» **TASK DIRECTIONS**:
Return the records below from the line containing "Trace every road" onward, exactly, through and including the last line.

» **Collected data entries**:
__________________________________________________

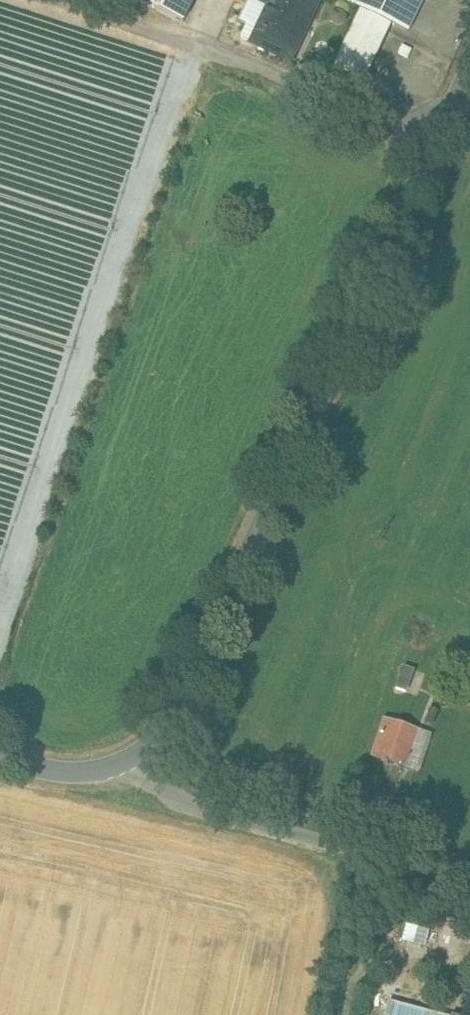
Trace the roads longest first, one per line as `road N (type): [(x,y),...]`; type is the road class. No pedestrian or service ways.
road 1 (tertiary): [(114,766),(161,742),(189,705),(438,138)]
road 2 (unclassified): [(438,138),(83,8)]
road 3 (unclassified): [(469,877),(166,797),(114,766)]

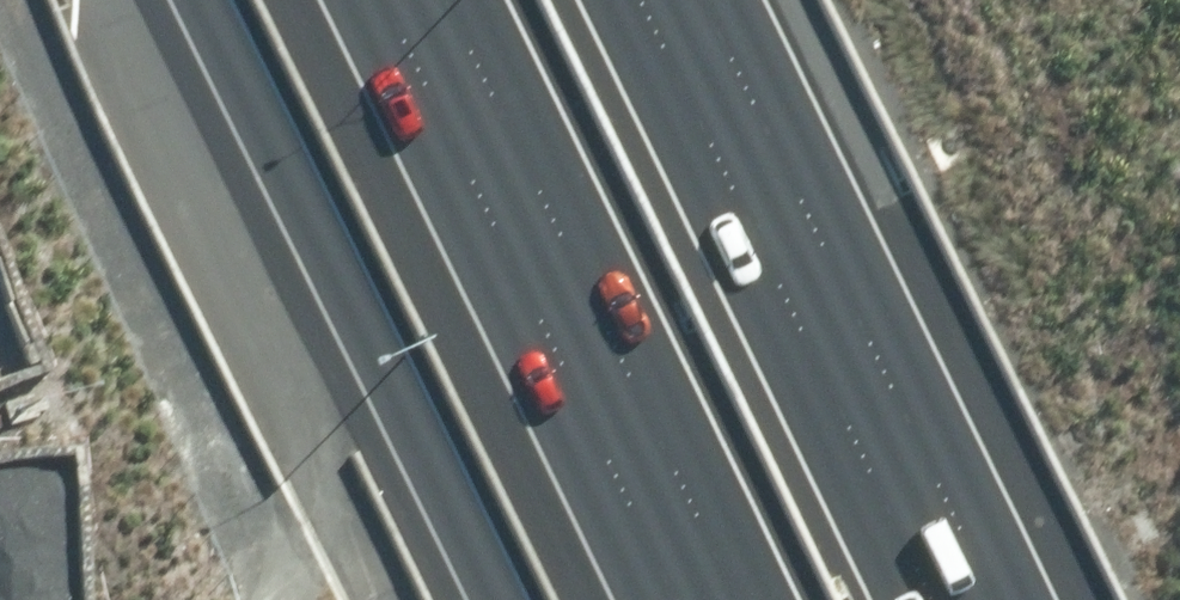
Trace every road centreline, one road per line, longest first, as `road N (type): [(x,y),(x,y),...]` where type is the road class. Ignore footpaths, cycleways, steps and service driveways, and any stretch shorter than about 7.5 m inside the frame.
road 1 (track): [(18,0),(240,502),(286,532),(321,498),(311,427)]
road 2 (motorway): [(714,599),(410,0)]
road 3 (motorway): [(664,0),(958,599)]
road 4 (motorway): [(496,599),(203,0)]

__________________________________________________

» **ANSWER SECTION**:
Trace every road centreline, one road per line, longest first, as `road N (type): [(x,y),(x,y),...]` where type is the road class. Ignore footpaths, cycleways, steps and service driveways, and any stretch shorter than about 7.5 m inside the frame.
road 1 (track): [(18,0),(240,502),(286,532),(321,498),(311,427)]
road 2 (motorway): [(714,599),(410,0)]
road 3 (motorway): [(664,0),(958,599)]
road 4 (motorway): [(496,599),(203,0)]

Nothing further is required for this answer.